The records below are to be restated word for word, with their images omitted.
╭─ Data provided
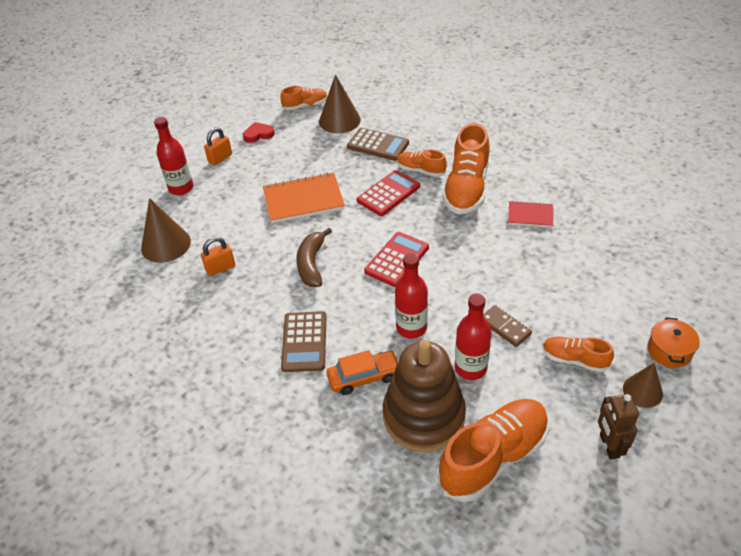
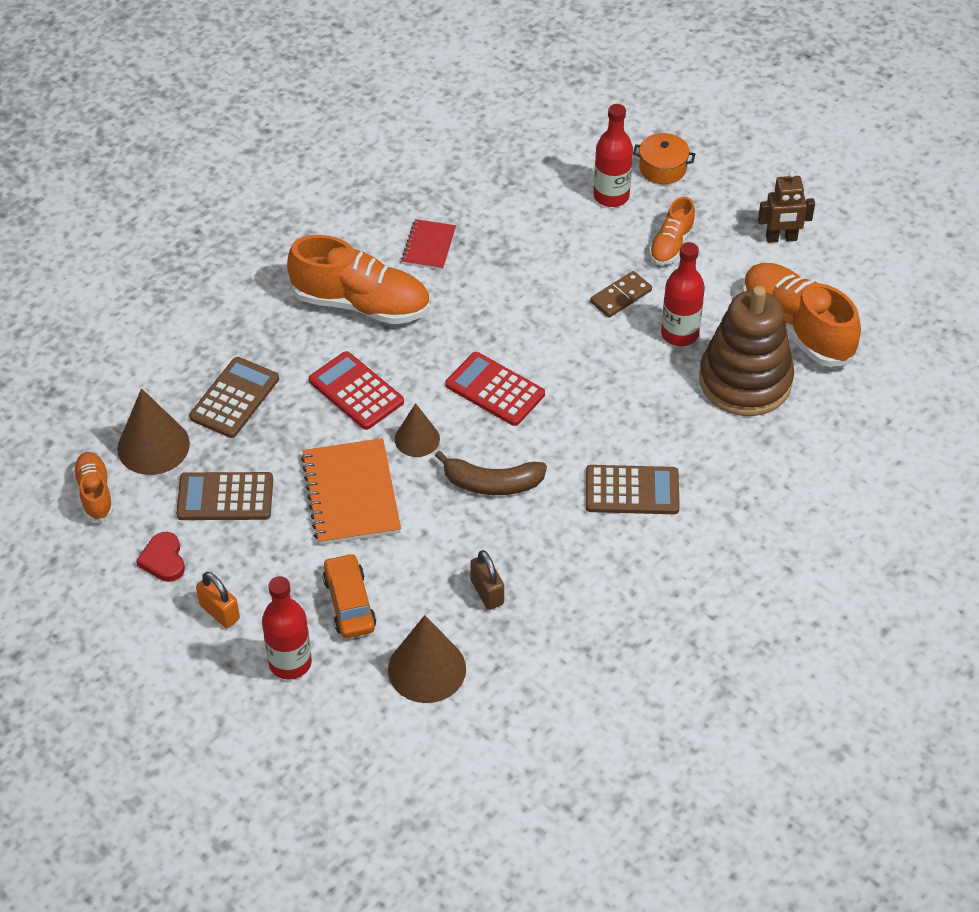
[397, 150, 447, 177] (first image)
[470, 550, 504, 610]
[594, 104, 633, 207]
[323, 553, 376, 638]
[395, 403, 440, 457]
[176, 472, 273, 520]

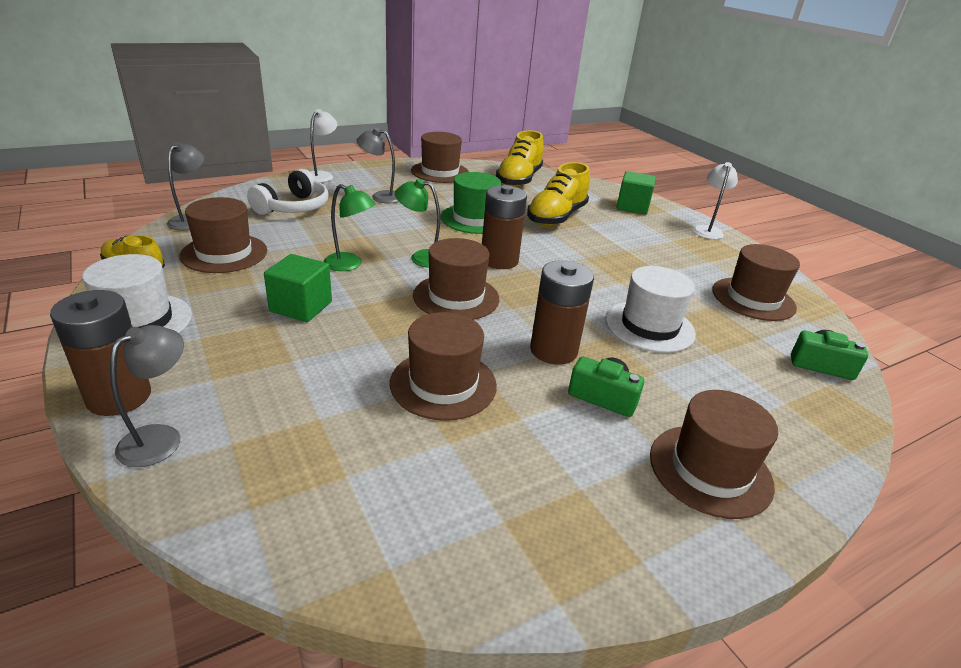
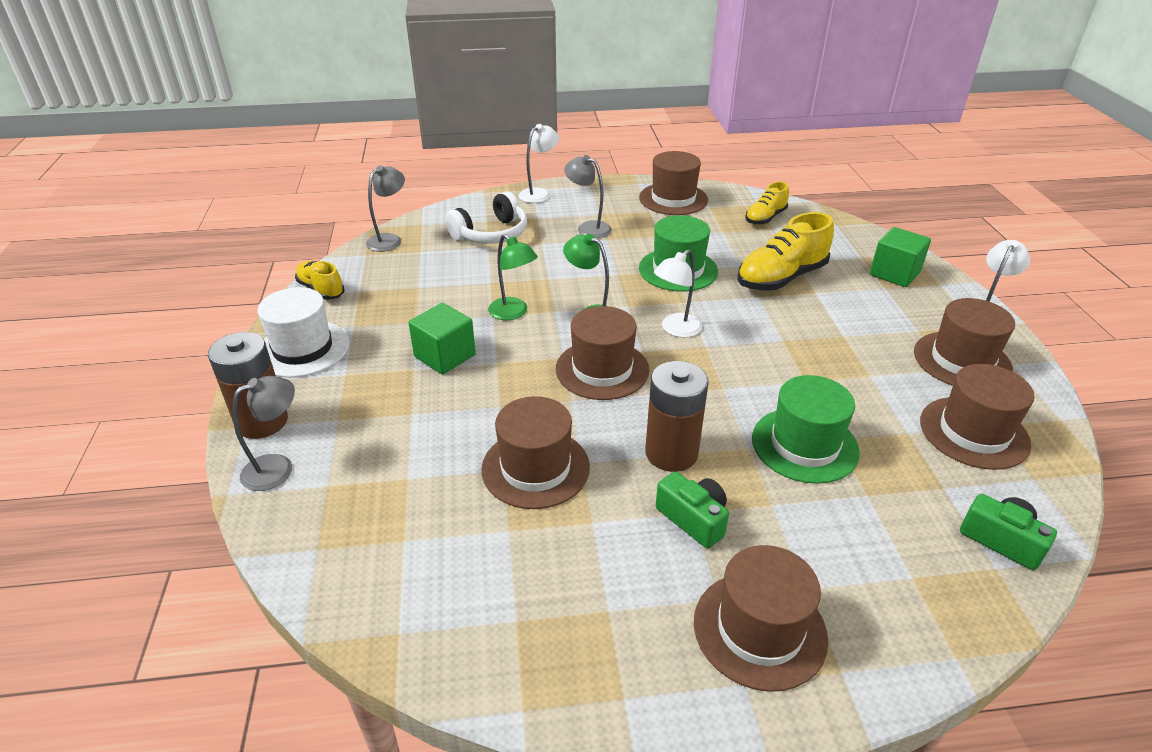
[745, 182, 789, 225]
[654, 249, 702, 338]
[914, 298, 1015, 386]
[752, 375, 860, 484]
╰─
*Task answer*:
[397, 150, 447, 177] (first image)
[470, 550, 504, 610]
[594, 104, 633, 207]
[323, 553, 376, 638]
[395, 403, 440, 457]
[176, 472, 273, 520]

[745, 182, 789, 225]
[654, 249, 702, 338]
[914, 298, 1015, 386]
[752, 375, 860, 484]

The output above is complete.